§ **Qué se pide**: Devuelve cada línea de los registros siguientes que contenga la cadena "numericTimeSignature", sin alterar su texto.

§ **Datos mostrados**:
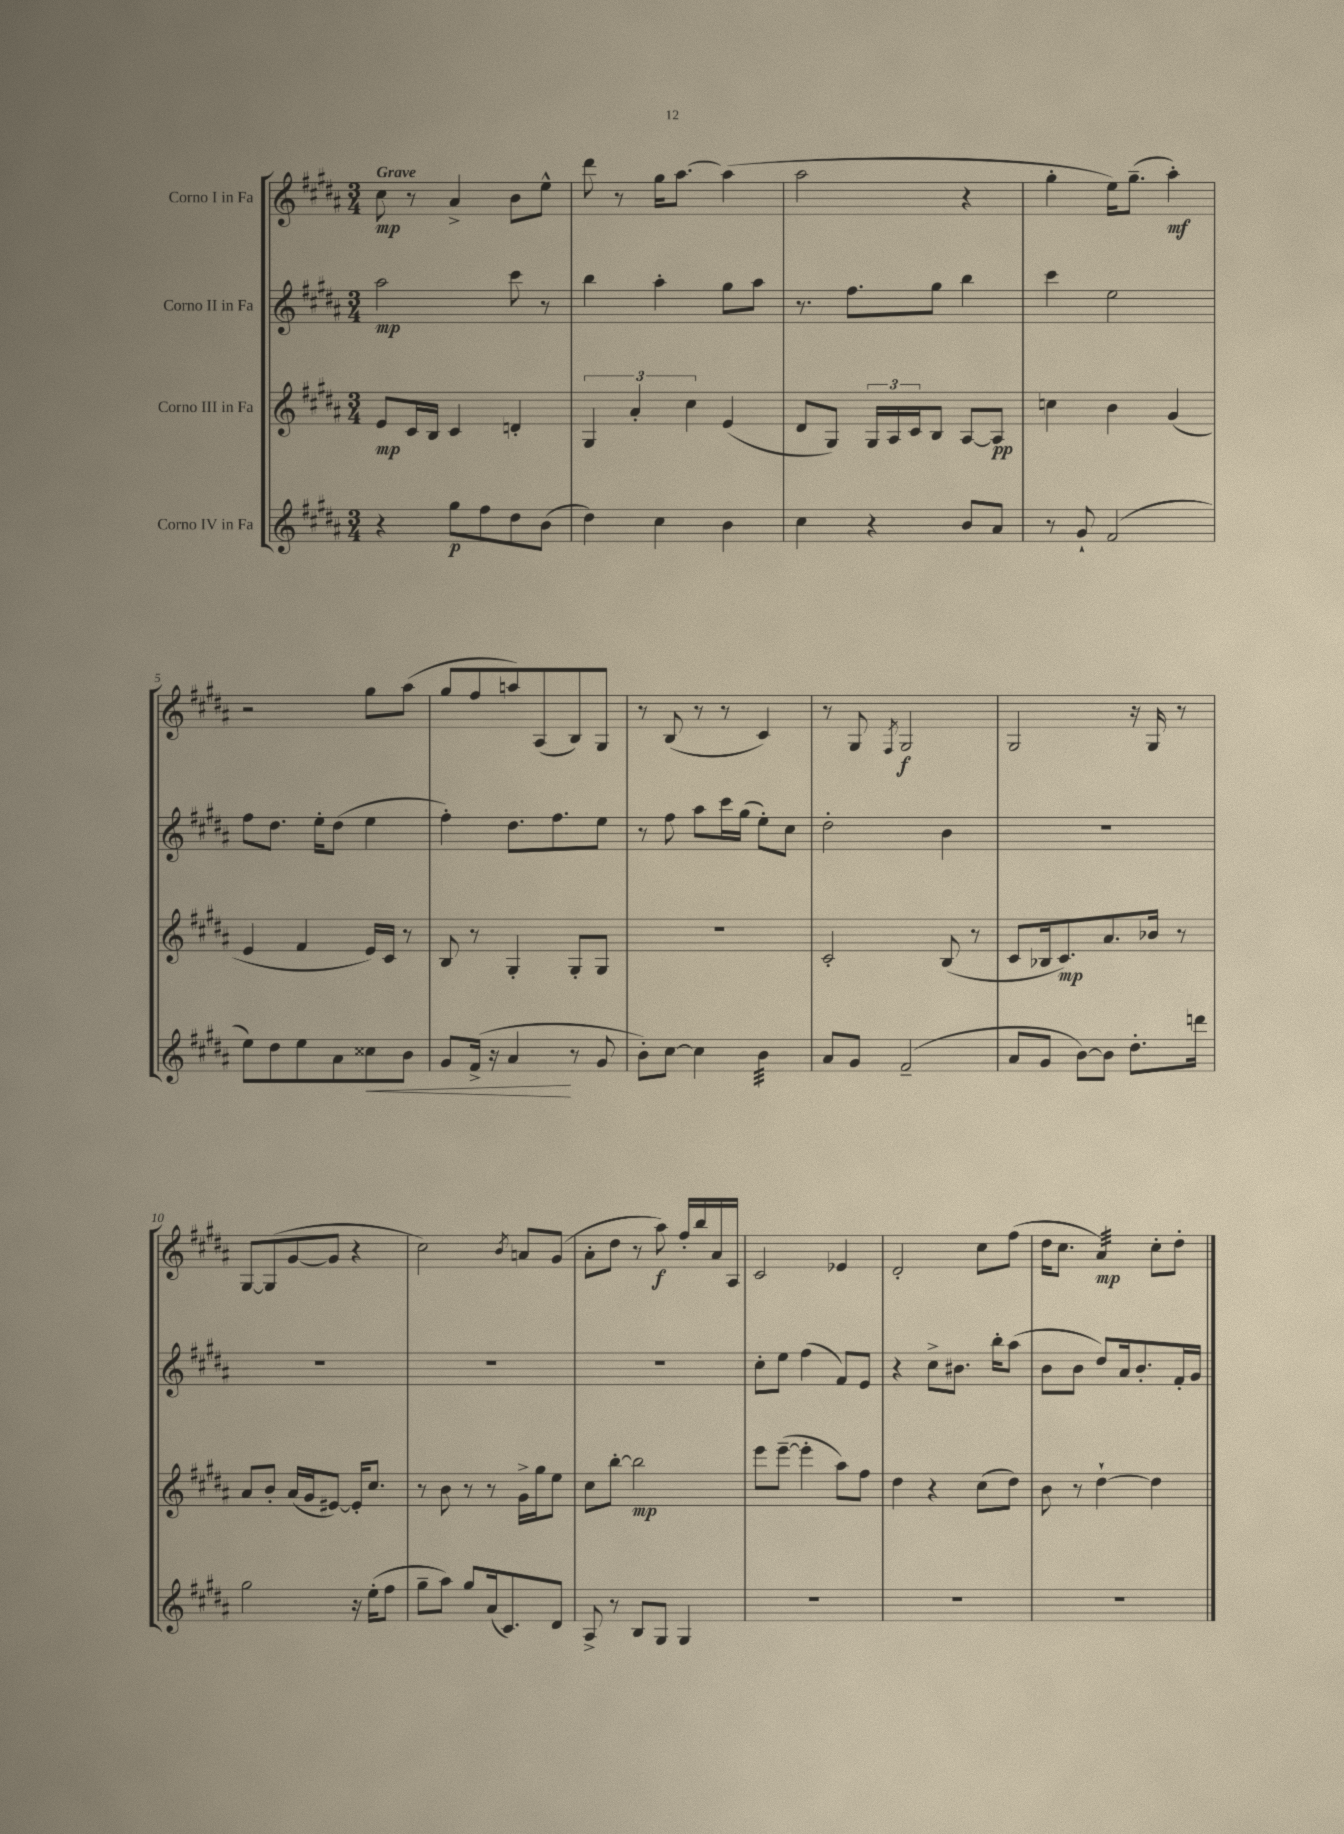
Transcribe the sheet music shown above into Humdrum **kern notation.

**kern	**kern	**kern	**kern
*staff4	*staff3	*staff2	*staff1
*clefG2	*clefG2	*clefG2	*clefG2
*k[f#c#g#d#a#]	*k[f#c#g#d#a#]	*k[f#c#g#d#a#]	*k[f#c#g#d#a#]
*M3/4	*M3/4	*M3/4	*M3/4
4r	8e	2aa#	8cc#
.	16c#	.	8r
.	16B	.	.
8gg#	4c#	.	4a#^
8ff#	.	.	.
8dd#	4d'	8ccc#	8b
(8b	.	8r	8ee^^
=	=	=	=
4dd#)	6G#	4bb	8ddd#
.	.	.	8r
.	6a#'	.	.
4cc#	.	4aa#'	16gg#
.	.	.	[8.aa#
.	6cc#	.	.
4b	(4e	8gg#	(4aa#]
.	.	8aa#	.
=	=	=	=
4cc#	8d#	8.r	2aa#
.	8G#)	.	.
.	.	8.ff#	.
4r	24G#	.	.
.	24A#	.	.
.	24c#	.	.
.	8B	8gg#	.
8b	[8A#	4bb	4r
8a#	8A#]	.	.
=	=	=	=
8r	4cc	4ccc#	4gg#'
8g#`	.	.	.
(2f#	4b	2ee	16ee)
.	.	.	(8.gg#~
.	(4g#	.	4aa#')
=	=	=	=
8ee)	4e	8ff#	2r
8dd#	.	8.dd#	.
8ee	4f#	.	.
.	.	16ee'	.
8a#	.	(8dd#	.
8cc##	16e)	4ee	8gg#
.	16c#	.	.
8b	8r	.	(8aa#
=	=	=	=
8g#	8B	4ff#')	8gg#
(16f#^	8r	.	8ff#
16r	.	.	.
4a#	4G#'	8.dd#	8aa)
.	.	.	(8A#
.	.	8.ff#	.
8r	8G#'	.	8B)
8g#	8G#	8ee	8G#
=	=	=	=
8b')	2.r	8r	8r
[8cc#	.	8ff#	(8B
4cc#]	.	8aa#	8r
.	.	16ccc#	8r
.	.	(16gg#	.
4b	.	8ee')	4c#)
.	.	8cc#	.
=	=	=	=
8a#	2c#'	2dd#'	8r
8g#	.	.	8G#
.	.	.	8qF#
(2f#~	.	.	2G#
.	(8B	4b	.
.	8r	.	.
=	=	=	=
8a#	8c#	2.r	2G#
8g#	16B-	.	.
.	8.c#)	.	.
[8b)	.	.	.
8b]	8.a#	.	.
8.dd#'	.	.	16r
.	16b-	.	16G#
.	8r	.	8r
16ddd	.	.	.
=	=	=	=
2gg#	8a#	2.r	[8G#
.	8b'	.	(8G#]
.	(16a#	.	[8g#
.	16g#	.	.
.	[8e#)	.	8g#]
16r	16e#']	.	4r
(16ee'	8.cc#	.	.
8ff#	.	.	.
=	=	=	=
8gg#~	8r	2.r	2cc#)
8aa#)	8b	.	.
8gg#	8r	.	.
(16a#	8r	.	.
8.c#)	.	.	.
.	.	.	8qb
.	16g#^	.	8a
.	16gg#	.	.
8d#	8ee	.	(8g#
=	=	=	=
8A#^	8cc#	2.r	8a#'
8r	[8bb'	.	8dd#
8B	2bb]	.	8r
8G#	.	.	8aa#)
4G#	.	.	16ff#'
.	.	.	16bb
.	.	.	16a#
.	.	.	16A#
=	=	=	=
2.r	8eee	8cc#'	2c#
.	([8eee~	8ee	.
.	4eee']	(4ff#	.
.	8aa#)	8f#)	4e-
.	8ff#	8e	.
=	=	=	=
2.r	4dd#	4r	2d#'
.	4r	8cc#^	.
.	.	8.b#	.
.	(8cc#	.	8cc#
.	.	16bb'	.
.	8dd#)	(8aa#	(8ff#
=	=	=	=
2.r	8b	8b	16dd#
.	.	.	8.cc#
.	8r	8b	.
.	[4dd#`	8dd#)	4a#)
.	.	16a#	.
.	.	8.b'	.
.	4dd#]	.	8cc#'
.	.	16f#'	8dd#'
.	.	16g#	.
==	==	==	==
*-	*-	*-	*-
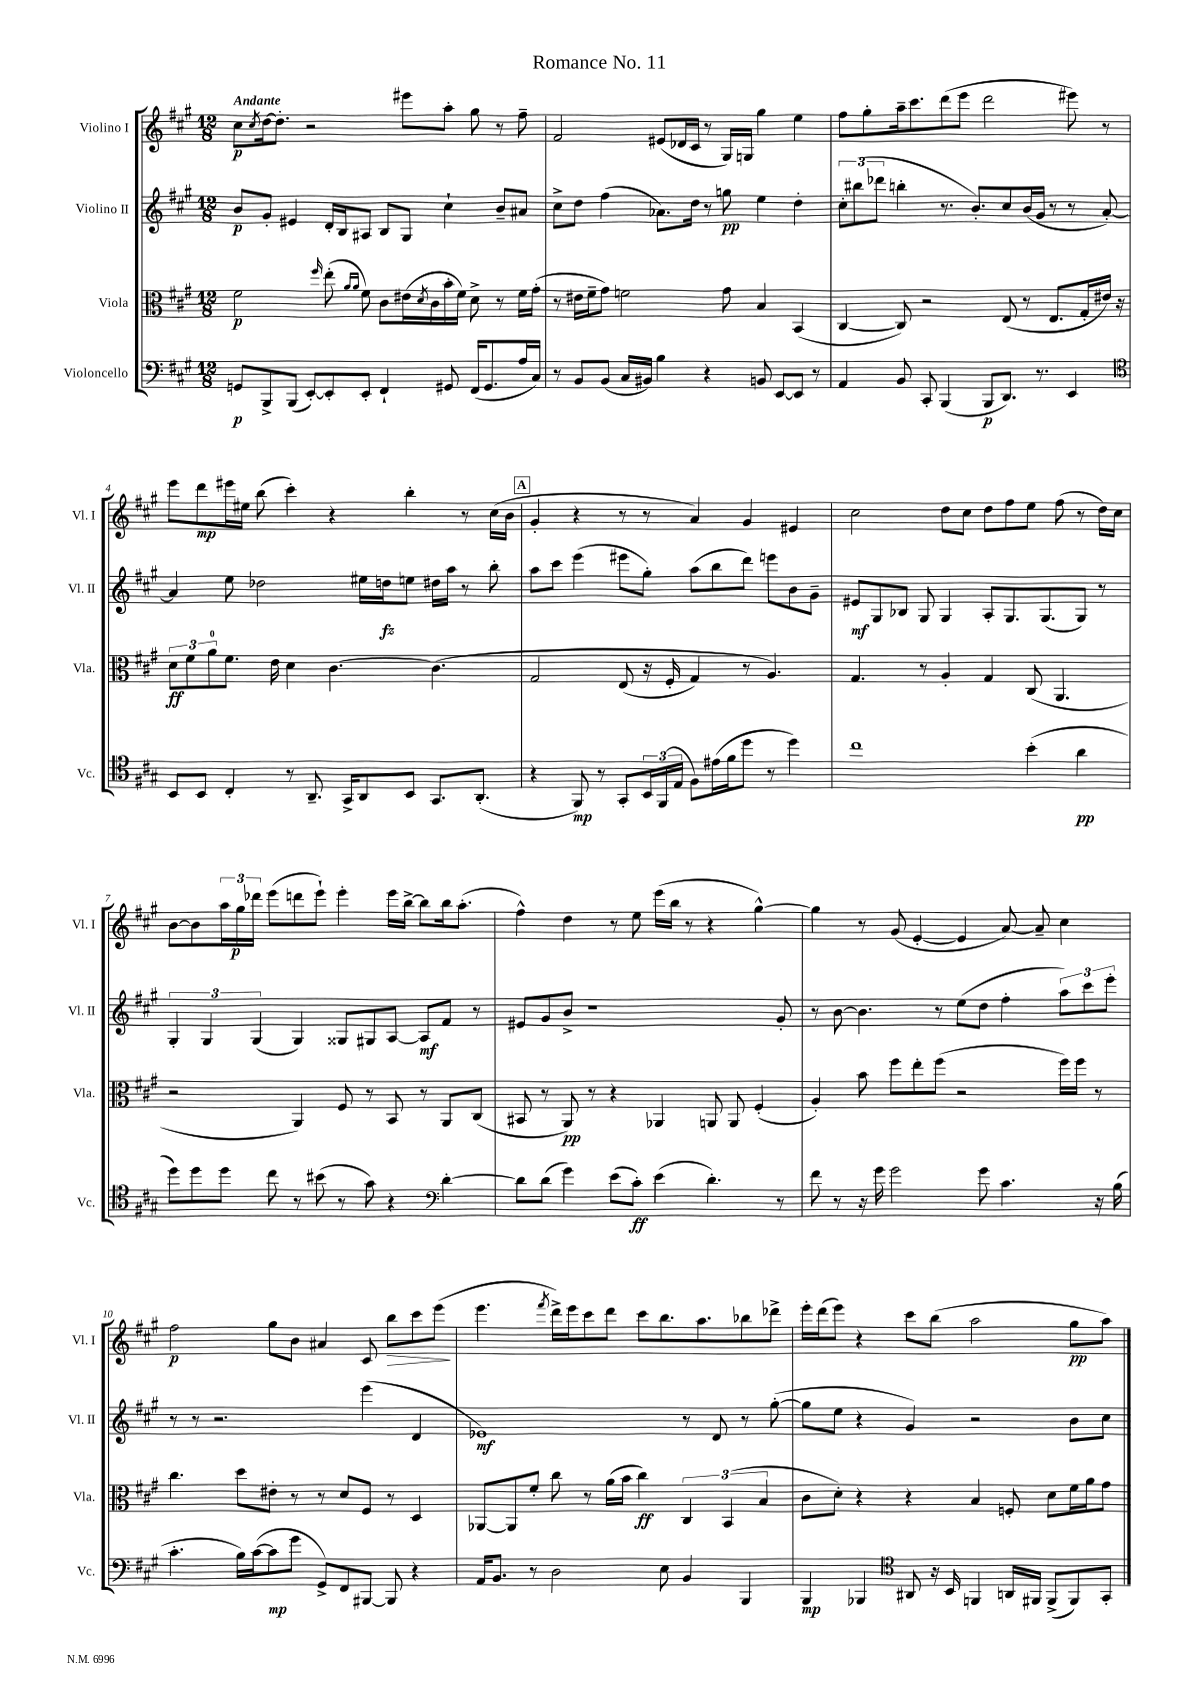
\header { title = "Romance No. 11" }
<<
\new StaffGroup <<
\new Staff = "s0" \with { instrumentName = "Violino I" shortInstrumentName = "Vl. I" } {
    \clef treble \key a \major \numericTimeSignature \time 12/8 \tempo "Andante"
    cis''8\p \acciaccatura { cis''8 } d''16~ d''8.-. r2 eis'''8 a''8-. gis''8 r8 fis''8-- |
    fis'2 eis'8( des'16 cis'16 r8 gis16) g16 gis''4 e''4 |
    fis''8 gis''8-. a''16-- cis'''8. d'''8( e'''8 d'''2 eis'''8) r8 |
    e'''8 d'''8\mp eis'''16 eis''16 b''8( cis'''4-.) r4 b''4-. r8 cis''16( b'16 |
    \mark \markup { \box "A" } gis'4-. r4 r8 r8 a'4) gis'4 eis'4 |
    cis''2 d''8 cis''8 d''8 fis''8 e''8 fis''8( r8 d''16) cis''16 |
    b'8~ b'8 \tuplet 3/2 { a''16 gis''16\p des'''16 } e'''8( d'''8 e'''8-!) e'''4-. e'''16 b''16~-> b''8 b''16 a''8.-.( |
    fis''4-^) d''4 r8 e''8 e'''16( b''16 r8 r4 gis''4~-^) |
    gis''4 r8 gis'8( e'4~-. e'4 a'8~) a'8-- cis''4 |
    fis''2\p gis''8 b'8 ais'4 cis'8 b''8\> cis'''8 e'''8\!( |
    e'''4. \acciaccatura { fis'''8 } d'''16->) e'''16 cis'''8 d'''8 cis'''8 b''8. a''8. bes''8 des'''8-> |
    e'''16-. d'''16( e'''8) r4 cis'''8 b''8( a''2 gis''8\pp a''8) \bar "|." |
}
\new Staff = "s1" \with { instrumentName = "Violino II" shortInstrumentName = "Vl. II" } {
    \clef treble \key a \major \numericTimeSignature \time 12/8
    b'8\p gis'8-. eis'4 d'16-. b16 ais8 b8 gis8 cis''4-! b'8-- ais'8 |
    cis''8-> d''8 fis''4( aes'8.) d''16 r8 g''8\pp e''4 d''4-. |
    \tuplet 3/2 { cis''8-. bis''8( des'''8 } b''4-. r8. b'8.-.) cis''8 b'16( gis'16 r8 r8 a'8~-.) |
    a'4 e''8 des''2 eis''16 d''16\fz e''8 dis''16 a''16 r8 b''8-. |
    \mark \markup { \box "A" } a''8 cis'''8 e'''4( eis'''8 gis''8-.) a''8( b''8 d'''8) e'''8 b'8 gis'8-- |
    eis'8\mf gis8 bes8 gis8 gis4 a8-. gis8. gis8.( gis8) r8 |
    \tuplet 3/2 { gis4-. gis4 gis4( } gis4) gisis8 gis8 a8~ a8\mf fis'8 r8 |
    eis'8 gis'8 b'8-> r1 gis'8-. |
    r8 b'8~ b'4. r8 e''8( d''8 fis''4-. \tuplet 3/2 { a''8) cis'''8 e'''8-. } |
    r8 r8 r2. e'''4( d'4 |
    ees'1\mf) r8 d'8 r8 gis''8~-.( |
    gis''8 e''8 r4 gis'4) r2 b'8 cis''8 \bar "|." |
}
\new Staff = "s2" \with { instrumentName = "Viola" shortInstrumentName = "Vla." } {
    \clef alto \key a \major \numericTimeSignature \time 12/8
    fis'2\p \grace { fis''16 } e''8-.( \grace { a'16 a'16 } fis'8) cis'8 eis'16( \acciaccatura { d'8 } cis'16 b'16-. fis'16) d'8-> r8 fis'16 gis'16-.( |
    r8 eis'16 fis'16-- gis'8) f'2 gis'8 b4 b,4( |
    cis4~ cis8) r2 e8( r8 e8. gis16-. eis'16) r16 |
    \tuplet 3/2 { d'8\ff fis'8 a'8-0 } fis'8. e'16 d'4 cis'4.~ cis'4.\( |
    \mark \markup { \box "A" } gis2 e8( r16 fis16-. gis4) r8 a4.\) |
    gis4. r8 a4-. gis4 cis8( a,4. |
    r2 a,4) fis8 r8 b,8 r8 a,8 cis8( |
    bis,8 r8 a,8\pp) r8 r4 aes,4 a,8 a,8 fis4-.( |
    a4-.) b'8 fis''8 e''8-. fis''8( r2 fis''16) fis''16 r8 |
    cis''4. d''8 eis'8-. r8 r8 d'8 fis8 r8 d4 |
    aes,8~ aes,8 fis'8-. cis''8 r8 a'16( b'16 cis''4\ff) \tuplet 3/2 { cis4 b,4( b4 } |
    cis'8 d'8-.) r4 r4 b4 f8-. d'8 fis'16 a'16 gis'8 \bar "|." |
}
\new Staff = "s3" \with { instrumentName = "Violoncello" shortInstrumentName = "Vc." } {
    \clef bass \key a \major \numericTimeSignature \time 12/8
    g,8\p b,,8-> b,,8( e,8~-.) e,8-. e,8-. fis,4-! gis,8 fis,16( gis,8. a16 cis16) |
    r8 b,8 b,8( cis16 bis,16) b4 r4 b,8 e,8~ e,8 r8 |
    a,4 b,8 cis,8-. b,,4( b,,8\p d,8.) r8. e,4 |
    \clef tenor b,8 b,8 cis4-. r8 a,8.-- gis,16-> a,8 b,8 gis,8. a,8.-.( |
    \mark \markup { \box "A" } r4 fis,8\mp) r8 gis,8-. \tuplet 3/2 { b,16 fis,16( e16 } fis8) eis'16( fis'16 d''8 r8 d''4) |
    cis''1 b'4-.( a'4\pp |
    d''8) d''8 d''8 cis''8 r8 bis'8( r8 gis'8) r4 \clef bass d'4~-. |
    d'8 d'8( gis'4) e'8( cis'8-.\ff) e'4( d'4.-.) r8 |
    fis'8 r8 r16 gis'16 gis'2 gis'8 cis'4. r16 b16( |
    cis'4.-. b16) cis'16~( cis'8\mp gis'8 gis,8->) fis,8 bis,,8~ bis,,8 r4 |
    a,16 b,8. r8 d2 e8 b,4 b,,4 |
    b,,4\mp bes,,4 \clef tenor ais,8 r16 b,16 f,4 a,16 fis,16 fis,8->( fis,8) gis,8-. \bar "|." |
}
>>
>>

§ **Resultado del ejercicio**:
    \clef treble \key a \major \numericTimeSignature \time 12/8 \tempo "Andante"
    \clef treble \key a \major \numericTimeSignature \time 12/8
    \clef alto \key a \major \numericTimeSignature \time 12/8
    \clef bass \key a \major \numericTimeSignature \time 12/8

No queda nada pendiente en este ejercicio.